Dataset content
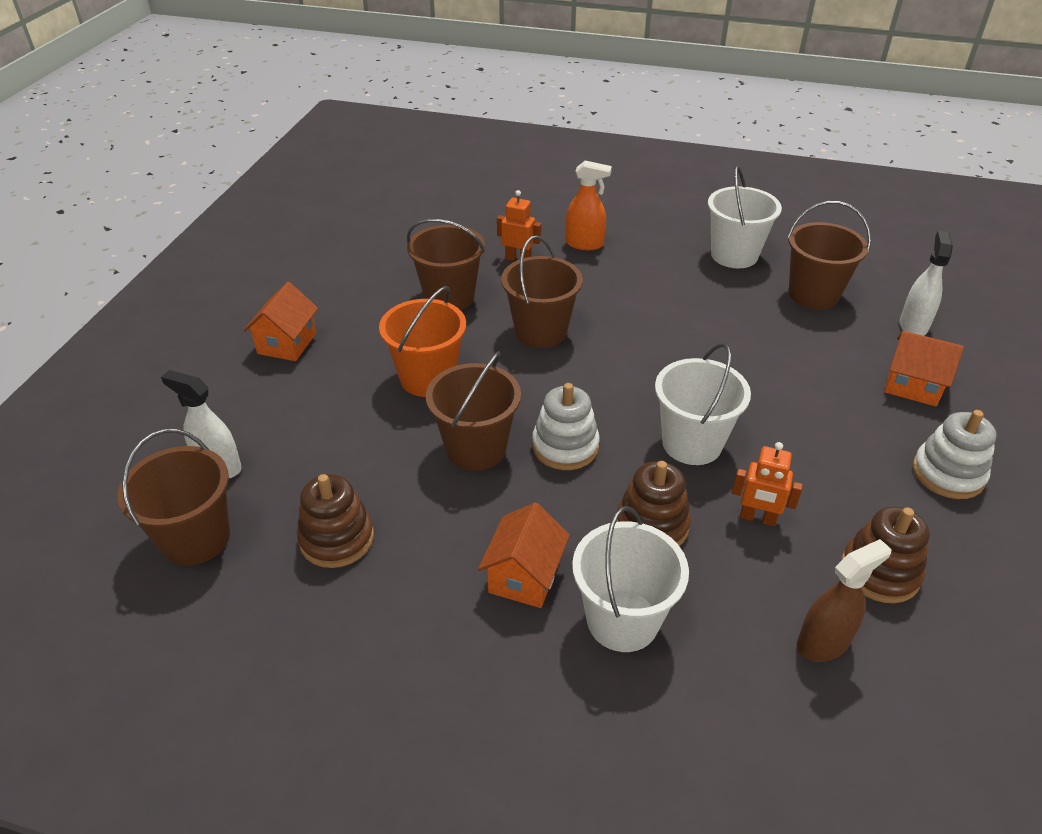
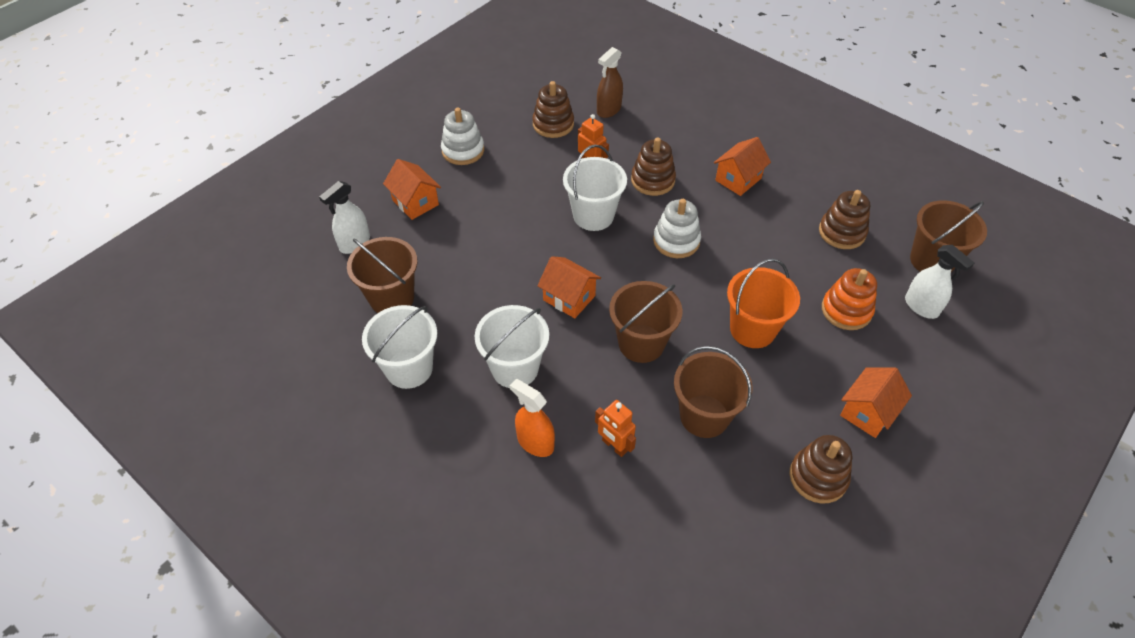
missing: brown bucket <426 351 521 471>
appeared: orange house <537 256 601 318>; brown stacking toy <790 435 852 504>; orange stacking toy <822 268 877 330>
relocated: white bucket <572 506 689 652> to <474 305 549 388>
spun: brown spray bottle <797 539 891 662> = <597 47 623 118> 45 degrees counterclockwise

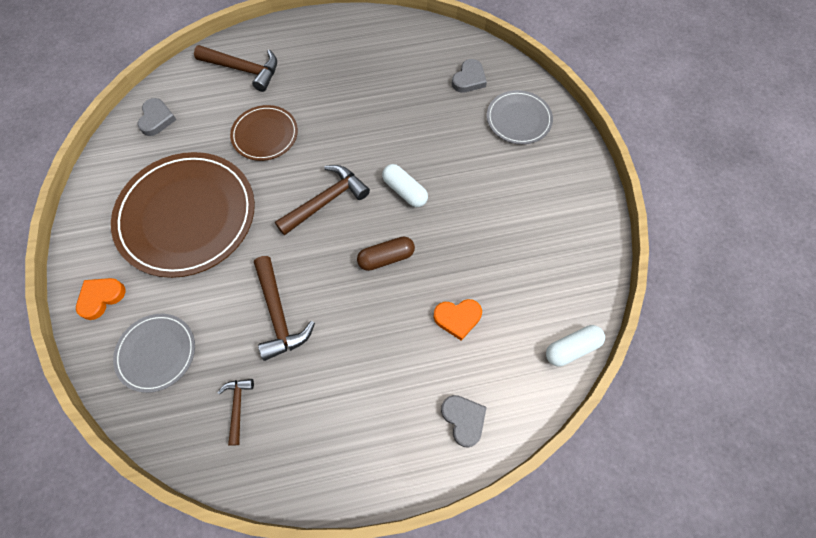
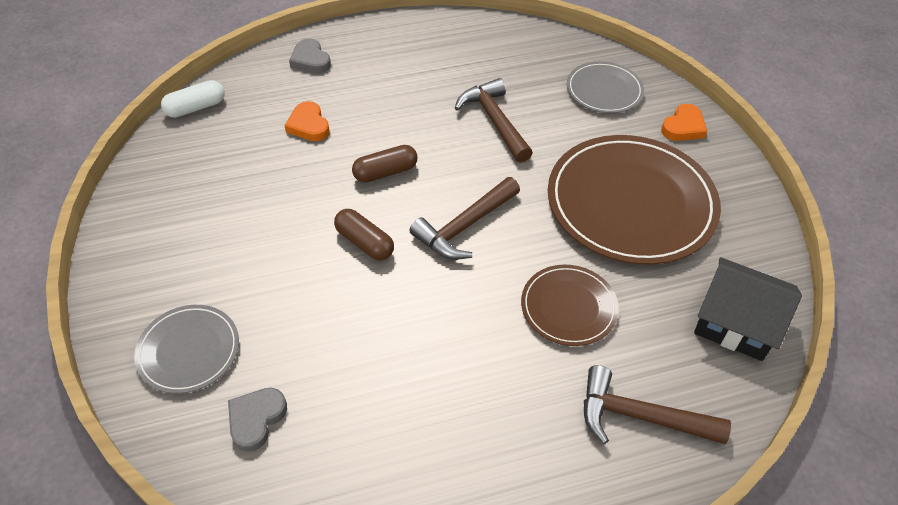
missing: brown hammer <217 379 254 446>
exchanged: grey heart <138 98 176 136> to black house <694 257 802 361>
colour: white capsule <382 164 428 207> to brown capsule <334 209 394 260>
spun: orange heart <434 299 482 341> = <284 101 330 141> 105 degrees counterclockwise

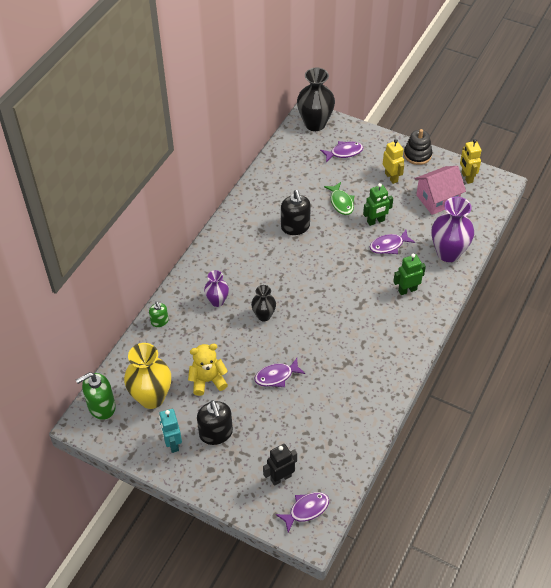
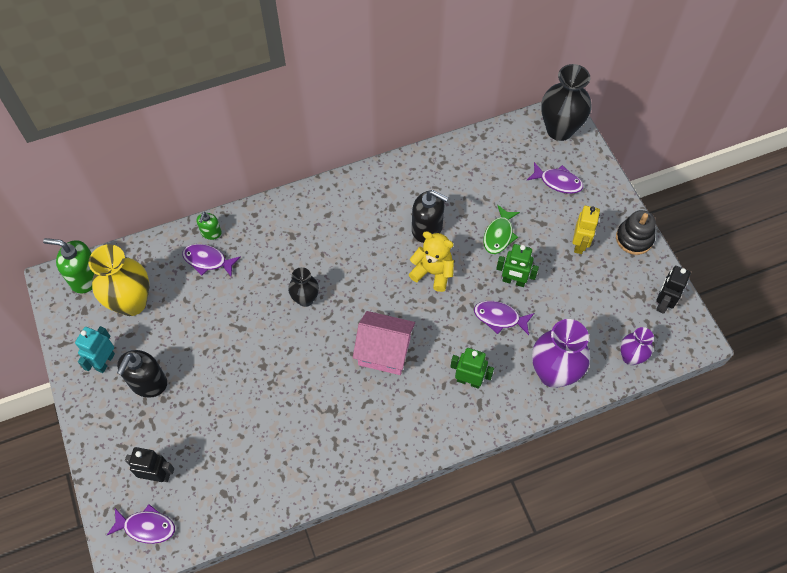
relocated: yellow teddy bear <188 344 228 396> to <409 231 454 292>; purple vase <204 270 229 307> to <620 327 654 365>; purple fish <254 358 305 387> to <182 244 241 277>; pink house <415 166 466 215> to <353 311 415 375>
colour: yellow robot <460 139 482 184> to black robot <656 266 691 314>
spun: black soap dispenser <281 190 311 235> = <412 190 449 243> 90 degrees counterclockwise

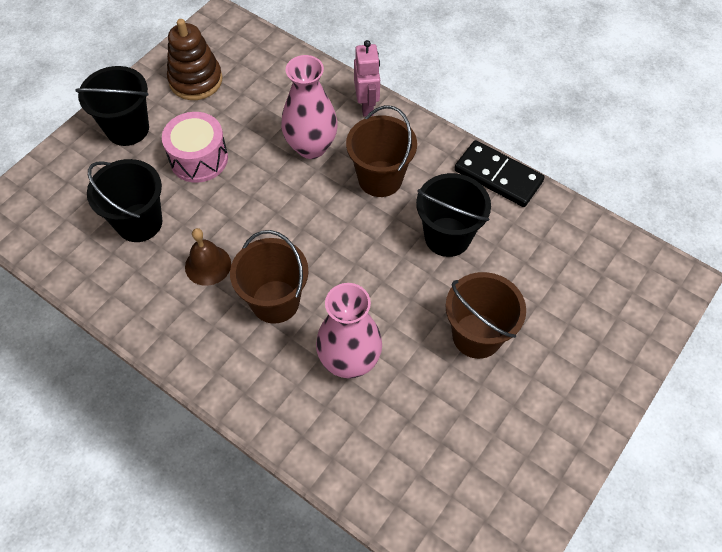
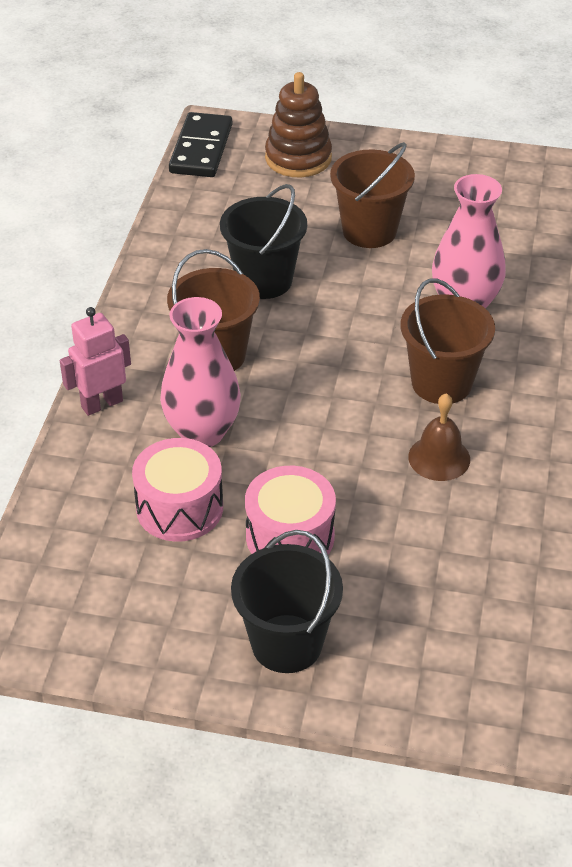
missing: black bucket <87 159 162 242>
appeared: pink drum <132 438 223 542>
relocated: brown stacking toy <167 19 223 100> to <265 72 332 177>; black domino <454 140 545 207> to <169 112 232 177>

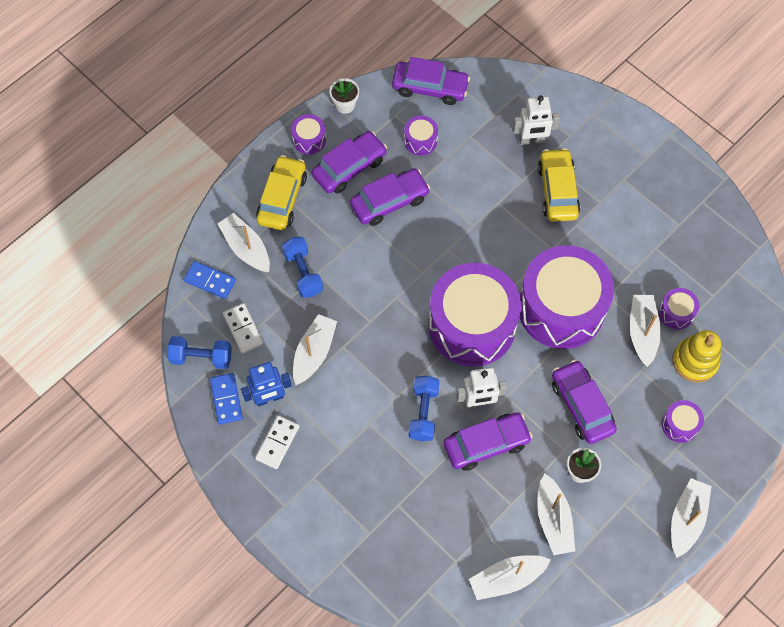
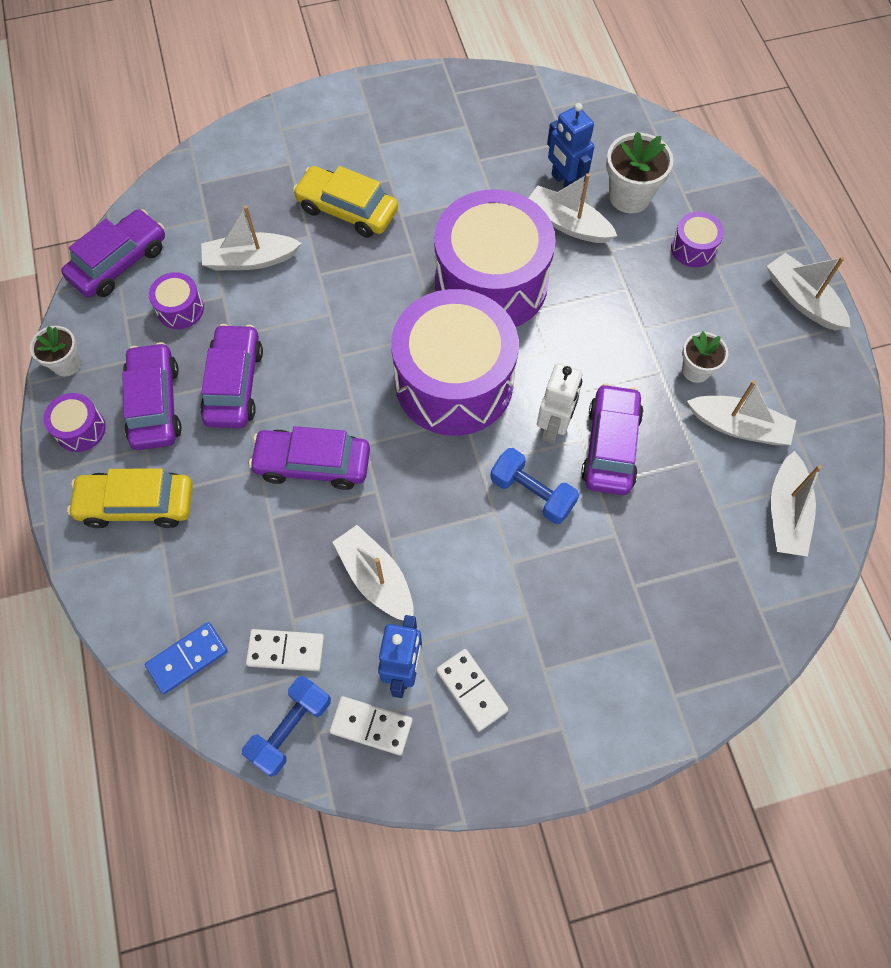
missing: blue dumbbell <282 237 323 298>; white robot <513 95 560 145>
relocated: white boat <217 213 270 272> to <201 205 302 270>; purple car <552 360 617 444> to <249 426 370 490>
exchanged: purple drum <659 288 699 329> to blue robot <547 103 594 189>; yellow stacking toy <673 330 721 383> to white flower pot <606 132 674 213>
colour: blue domino <210 373 243 424> to white domino <329 696 413 755>
spun: yellow car <256 155 307 230> = <67 469 193 528> 45 degrees counterclockwise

Activity
What lines in the material mention "spun"? Copy every one of them.

Answer for the task
spun: brown spray bottle <797 539 891 662> = <597 47 623 118> 45 degrees counterclockwise
spun: orange heart <434 299 482 341> = <284 101 330 141> 105 degrees counterclockwise
spun: black soap dispenser <281 190 311 235> = <412 190 449 243> 90 degrees counterclockwise
spun: yellow car <256 155 307 230> = <67 469 193 528> 45 degrees counterclockwise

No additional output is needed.